Give again, word for word, every line in the entries below from the line with "FAN: AOD4184 -> IRF520" up to and including the line with "SD1 pin MISO: none -> RX", and no other line.

#### [Data for this exercise]
▬▬▬▬▬▬▬▬▬▬
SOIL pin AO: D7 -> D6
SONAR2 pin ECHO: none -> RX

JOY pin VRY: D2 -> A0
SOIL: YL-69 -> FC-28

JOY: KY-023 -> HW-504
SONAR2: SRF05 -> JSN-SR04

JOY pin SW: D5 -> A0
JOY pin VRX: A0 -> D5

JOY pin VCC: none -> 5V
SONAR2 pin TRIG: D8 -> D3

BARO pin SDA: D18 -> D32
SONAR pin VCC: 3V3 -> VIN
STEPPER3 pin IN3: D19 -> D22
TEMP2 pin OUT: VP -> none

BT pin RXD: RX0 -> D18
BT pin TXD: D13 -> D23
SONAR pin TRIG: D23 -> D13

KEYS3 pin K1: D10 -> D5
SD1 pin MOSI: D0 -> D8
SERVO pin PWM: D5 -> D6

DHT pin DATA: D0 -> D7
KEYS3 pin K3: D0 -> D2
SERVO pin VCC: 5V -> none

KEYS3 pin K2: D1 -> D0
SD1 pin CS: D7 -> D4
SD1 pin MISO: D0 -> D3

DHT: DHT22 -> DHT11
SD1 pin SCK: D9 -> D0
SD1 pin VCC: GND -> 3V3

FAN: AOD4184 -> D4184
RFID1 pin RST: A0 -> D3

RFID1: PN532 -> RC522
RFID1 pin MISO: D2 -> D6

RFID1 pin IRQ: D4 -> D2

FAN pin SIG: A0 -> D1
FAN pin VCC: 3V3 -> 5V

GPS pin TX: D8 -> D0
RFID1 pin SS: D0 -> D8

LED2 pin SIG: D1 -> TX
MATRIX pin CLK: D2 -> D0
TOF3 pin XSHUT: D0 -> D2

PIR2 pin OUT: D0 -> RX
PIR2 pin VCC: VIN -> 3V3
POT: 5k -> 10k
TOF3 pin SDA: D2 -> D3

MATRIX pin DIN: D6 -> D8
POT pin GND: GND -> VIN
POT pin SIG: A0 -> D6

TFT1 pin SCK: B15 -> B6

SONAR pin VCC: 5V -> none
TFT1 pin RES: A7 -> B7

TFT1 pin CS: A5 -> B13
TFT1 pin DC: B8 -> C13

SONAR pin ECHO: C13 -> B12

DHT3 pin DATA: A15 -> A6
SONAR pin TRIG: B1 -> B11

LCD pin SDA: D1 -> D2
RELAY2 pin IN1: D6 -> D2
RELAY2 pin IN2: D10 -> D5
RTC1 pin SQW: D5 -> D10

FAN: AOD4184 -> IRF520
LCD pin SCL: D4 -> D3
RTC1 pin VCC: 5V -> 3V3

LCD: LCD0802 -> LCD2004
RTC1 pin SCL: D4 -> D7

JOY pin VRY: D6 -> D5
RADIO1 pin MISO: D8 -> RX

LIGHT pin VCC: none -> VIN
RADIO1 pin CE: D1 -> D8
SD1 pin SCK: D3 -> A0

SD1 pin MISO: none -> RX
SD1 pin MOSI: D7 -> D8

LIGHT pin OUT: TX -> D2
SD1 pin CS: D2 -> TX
▬▬▬▬▬▬▬▬▬▬
#### [Reply]
FAN: AOD4184 -> IRF520
LCD pin SCL: D4 -> D3
RTC1 pin VCC: 5V -> 3V3

LCD: LCD0802 -> LCD2004
RTC1 pin SCL: D4 -> D7

JOY pin VRY: D6 -> D5
RADIO1 pin MISO: D8 -> RX

LIGHT pin VCC: none -> VIN
RADIO1 pin CE: D1 -> D8
SD1 pin SCK: D3 -> A0

SD1 pin MISO: none -> RX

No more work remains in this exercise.